WHAT IS EXPECTED
The full listing should be set down exactly as it reads.

___ INPUT RECORDS

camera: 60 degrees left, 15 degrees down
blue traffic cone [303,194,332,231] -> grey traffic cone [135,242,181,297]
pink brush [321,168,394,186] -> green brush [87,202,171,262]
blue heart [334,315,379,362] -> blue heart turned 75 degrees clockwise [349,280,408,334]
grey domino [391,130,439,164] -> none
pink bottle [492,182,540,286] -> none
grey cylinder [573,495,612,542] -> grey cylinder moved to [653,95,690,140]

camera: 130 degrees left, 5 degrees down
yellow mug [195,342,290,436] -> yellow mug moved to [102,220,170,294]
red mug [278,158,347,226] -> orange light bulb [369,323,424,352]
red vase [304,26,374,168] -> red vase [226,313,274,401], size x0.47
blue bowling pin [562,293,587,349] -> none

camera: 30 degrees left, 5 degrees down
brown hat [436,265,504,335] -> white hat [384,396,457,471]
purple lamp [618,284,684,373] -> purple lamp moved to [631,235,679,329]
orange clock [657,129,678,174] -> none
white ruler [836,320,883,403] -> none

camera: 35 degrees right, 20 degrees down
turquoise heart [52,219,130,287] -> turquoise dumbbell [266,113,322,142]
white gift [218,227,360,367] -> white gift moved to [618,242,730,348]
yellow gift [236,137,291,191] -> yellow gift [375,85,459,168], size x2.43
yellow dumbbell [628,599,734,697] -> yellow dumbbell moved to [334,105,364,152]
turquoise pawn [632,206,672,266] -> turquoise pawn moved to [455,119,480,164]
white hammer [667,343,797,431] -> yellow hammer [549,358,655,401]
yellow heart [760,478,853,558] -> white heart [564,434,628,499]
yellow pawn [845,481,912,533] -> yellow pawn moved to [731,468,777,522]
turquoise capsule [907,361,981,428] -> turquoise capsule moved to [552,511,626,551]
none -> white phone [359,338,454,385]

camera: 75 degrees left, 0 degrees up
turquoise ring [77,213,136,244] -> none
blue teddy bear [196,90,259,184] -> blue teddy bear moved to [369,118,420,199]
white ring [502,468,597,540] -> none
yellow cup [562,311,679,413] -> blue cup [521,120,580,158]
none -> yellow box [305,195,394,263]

______

RESULT FOR THIS EXERCISE
camera: 60 degrees left, 15 degrees down
blue traffic cone [303,194,332,231] -> grey traffic cone [135,242,181,297]
pink brush [321,168,394,186] -> green brush [87,202,171,262]
blue heart [334,315,379,362] -> blue heart turned 75 degrees clockwise [349,280,408,334]
grey domino [391,130,439,164] -> none
pink bottle [492,182,540,286] -> none
grey cylinder [573,495,612,542] -> grey cylinder moved to [653,95,690,140]

camera: 130 degrees left, 5 degrees down
yellow mug [195,342,290,436] -> yellow mug moved to [102,220,170,294]
red mug [278,158,347,226] -> orange light bulb [369,323,424,352]
red vase [304,26,374,168] -> red vase [226,313,274,401], size x0.47
blue bowling pin [562,293,587,349] -> none

camera: 30 degrees left, 5 degrees down
brown hat [436,265,504,335] -> white hat [384,396,457,471]
purple lamp [618,284,684,373] -> purple lamp moved to [631,235,679,329]
orange clock [657,129,678,174] -> none
white ruler [836,320,883,403] -> none

camera: 35 degrees right, 20 degrees down
turquoise heart [52,219,130,287] -> turquoise dumbbell [266,113,322,142]
white gift [218,227,360,367] -> white gift moved to [618,242,730,348]
yellow gift [236,137,291,191] -> yellow gift [375,85,459,168], size x2.43
yellow dumbbell [628,599,734,697] -> yellow dumbbell moved to [334,105,364,152]
turquoise pawn [632,206,672,266] -> turquoise pawn moved to [455,119,480,164]
white hammer [667,343,797,431] -> yellow hammer [549,358,655,401]
yellow heart [760,478,853,558] -> white heart [564,434,628,499]
yellow pawn [845,481,912,533] -> yellow pawn moved to [731,468,777,522]
turquoise capsule [907,361,981,428] -> turquoise capsule moved to [552,511,626,551]
none -> white phone [359,338,454,385]

camera: 75 degrees left, 0 degrees up
turquoise ring [77,213,136,244] -> none
blue teddy bear [196,90,259,184] -> blue teddy bear moved to [369,118,420,199]
white ring [502,468,597,540] -> none
yellow cup [562,311,679,413] -> blue cup [521,120,580,158]
none -> yellow box [305,195,394,263]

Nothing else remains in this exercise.